:: Your objective ::
In the records below, find the line with "yellow diamond: moved 6 px left, 4 px down"; retype that line and all the following lines through the end, exactly, and add nothing.

[Colored geometric primitive data]
-------------------------

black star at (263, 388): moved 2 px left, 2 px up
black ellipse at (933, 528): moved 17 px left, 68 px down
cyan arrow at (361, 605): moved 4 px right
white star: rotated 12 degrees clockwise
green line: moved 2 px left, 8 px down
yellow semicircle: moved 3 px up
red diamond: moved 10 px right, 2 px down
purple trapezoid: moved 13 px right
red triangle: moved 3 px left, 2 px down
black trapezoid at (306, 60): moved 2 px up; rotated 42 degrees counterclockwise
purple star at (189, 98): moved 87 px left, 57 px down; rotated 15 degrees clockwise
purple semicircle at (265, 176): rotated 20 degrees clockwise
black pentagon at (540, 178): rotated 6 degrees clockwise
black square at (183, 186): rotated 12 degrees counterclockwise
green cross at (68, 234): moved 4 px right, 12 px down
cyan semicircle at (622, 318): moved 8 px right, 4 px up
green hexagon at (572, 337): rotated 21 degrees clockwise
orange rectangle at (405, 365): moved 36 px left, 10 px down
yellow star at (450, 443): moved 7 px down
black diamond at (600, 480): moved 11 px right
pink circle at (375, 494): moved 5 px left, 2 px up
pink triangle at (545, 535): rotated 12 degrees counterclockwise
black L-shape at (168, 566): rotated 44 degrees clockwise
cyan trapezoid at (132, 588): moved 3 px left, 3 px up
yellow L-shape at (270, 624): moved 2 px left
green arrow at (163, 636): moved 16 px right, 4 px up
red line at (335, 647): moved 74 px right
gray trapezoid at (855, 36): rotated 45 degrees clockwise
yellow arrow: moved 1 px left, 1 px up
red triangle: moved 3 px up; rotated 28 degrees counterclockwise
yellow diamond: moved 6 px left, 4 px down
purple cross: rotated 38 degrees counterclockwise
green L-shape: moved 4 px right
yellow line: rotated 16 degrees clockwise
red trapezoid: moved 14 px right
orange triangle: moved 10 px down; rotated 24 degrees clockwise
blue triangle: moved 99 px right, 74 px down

-------------------------

:: Written reply ::
yellow diamond: moved 6 px left, 4 px down
purple cross: rotated 38 degrees counterclockwise
green L-shape: moved 4 px right
yellow line: rotated 16 degrees clockwise
red trapezoid: moved 14 px right
orange triangle: moved 10 px down; rotated 24 degrees clockwise
blue triangle: moved 99 px right, 74 px down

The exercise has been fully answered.